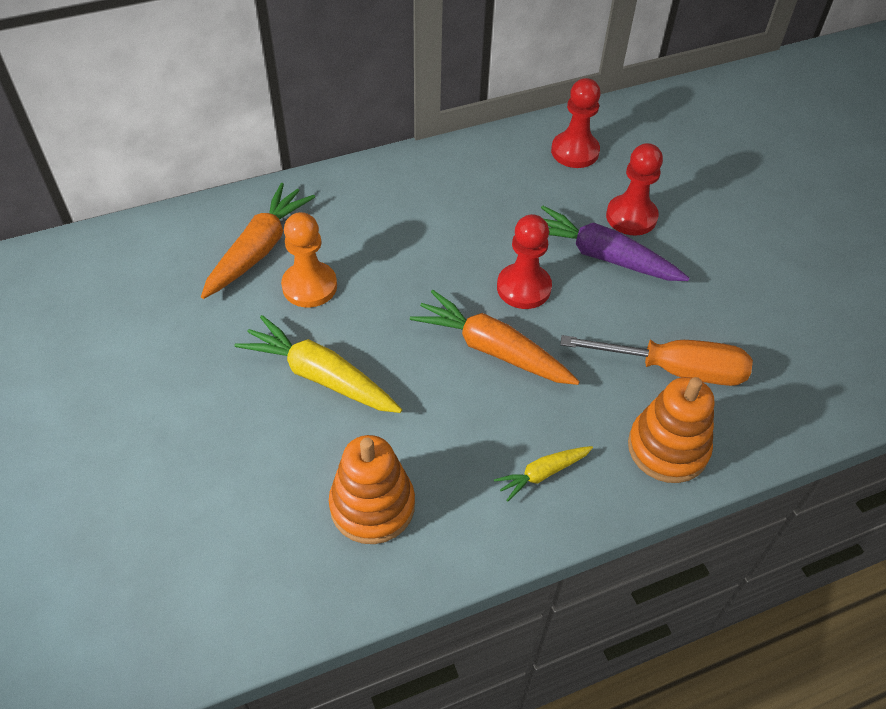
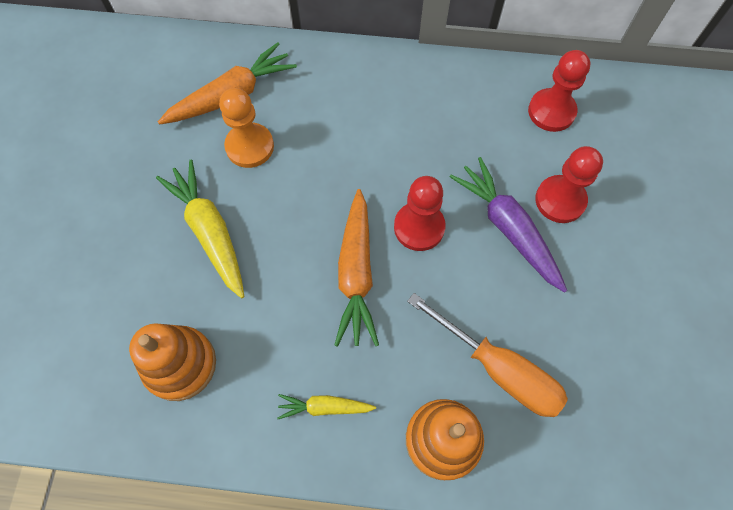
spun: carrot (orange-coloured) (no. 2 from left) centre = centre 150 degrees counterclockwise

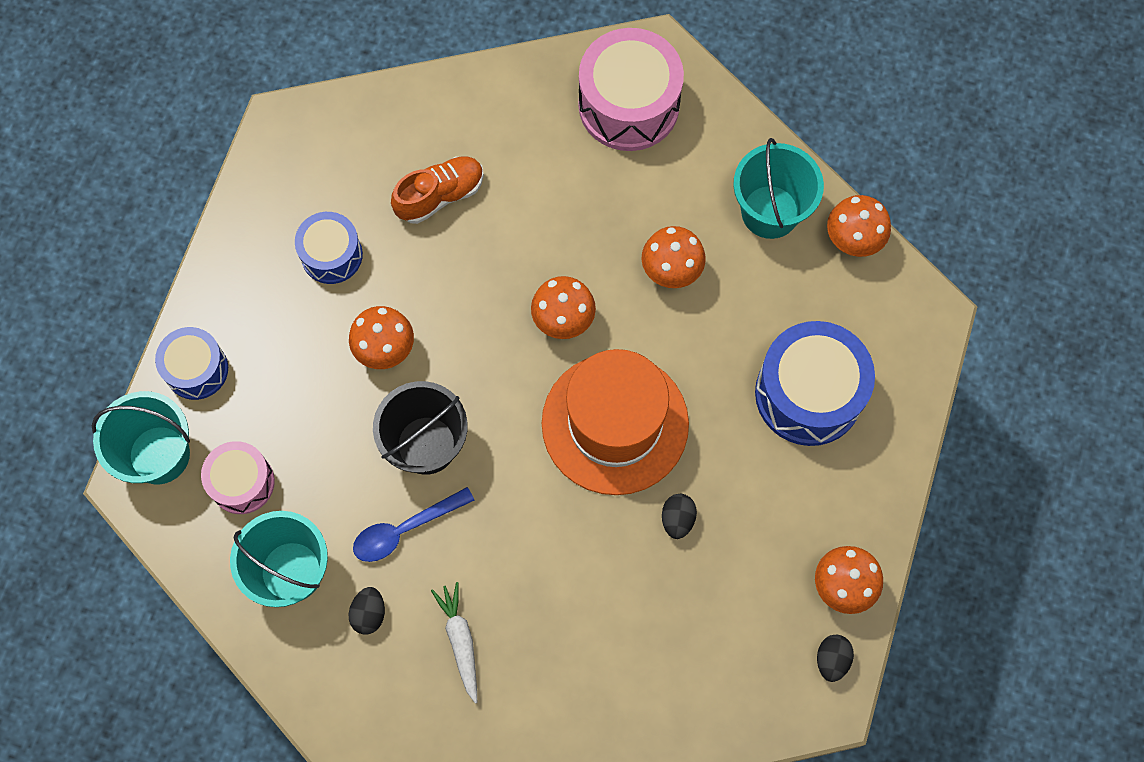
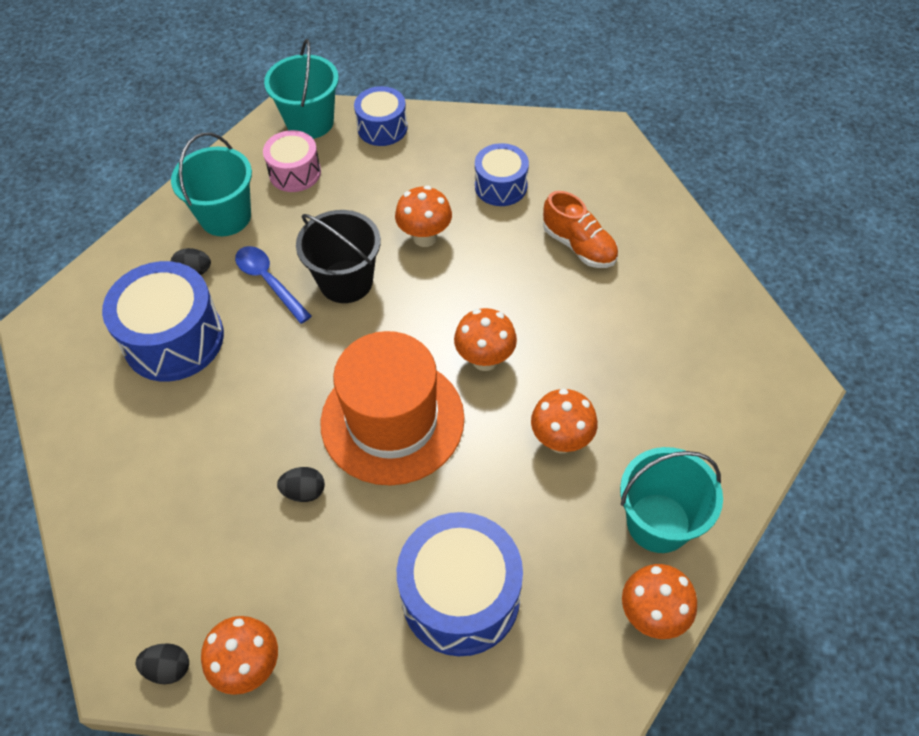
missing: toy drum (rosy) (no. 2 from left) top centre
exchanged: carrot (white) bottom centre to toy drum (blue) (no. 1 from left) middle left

□ □ □ □

- **WHAT THE TASK ASKS**: Leave the images aside and retype each line of the listing above exactly.

- **ANSWER SECTION**:
spun: carrot (orange-coloured) (no. 2 from left) centre = centre 150 degrees counterclockwise

missing: toy drum (rosy) (no. 2 from left) top centre
exchanged: carrot (white) bottom centre to toy drum (blue) (no. 1 from left) middle left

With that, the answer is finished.